Required work:
All that is wanted is the exact text of each line from the one with "TR3: NMOS (G" to the close of the listing, ends included.
========================================================================
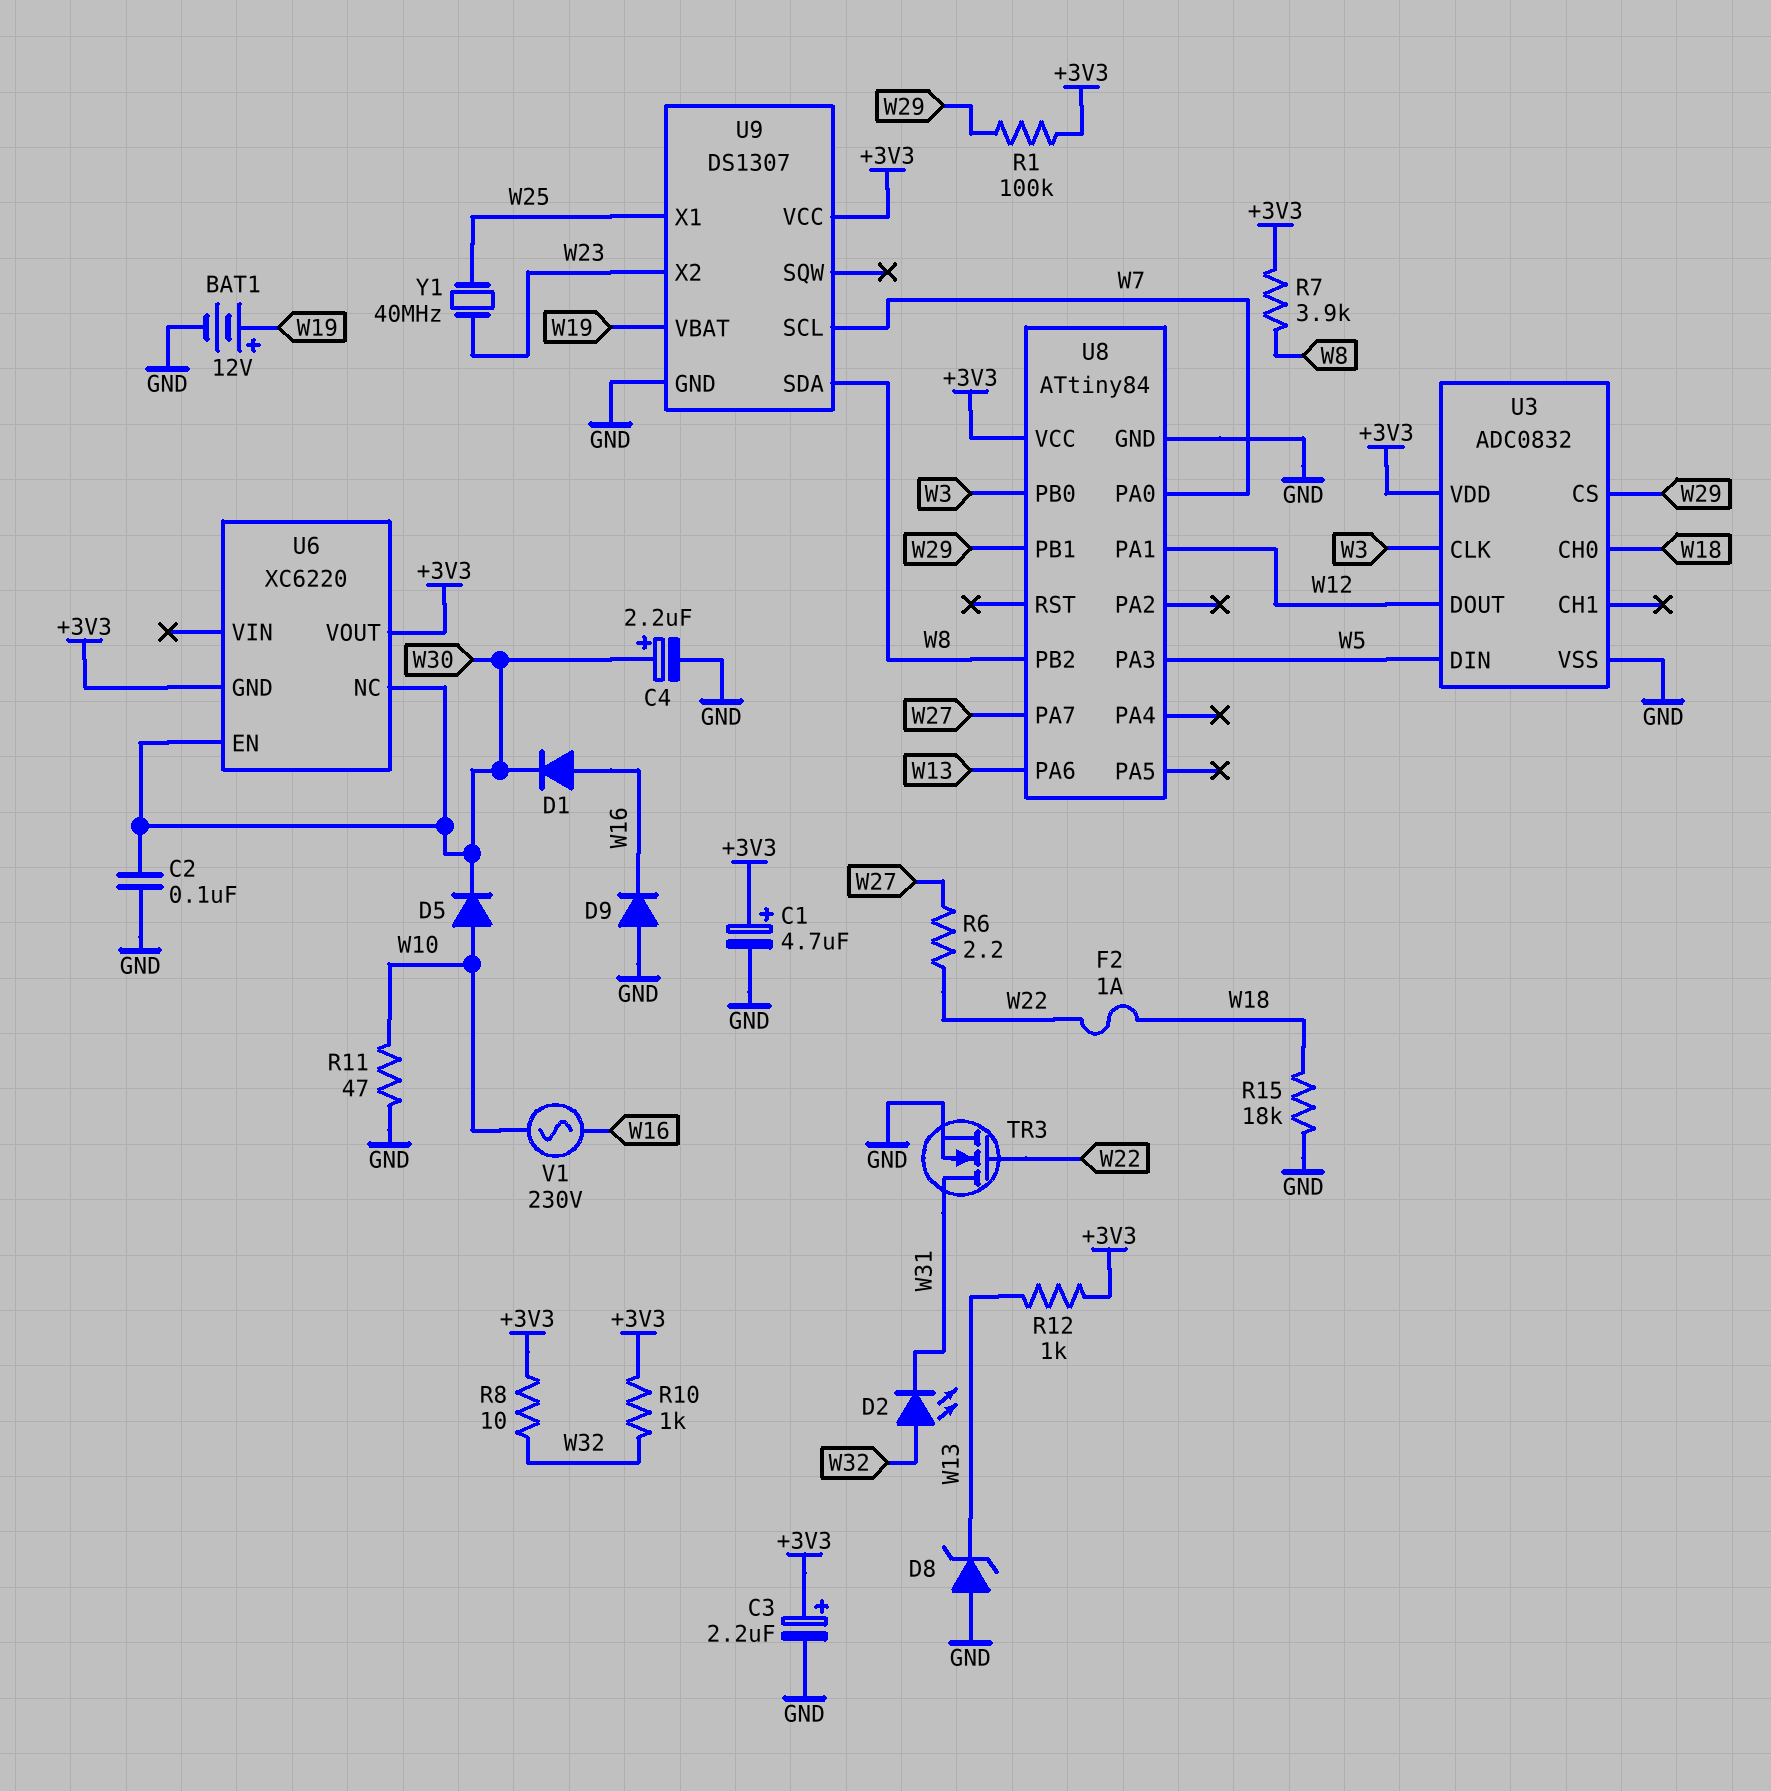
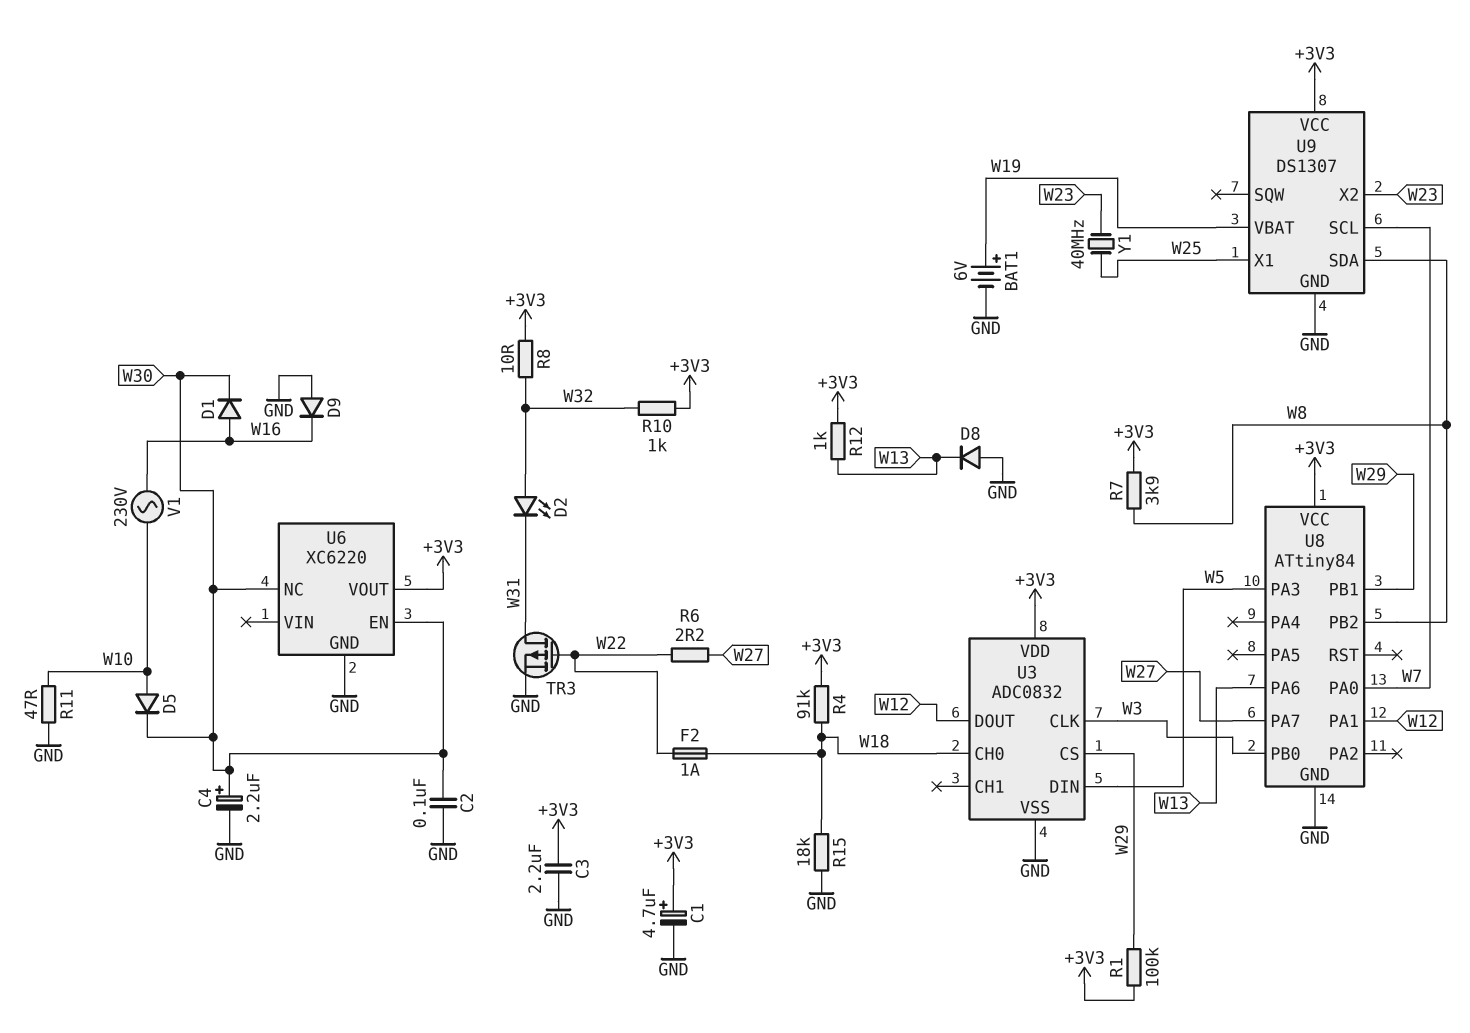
BAT1: 12V (plus W19, minus GND) -> 6V (plus W19, minus GND)
C3: 2.2uF (plus +3V3, minus GND) -> 2.2uF (+3V3, GND)
D8: zener (A GND, K W13) -> diode (A GND, K W13)
R4: none -> 91k (+3V3, W18)
TR3: NMOS (G W22, D W31, S GND) -> PMOS (G W22, D W31, S GND)
U6 pin GND: +3V3 -> GND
========================================================================
Answer section:
TR3: NMOS (G W22, D W31, S GND) -> PMOS (G W22, D W31, S GND)
U6 pin GND: +3V3 -> GND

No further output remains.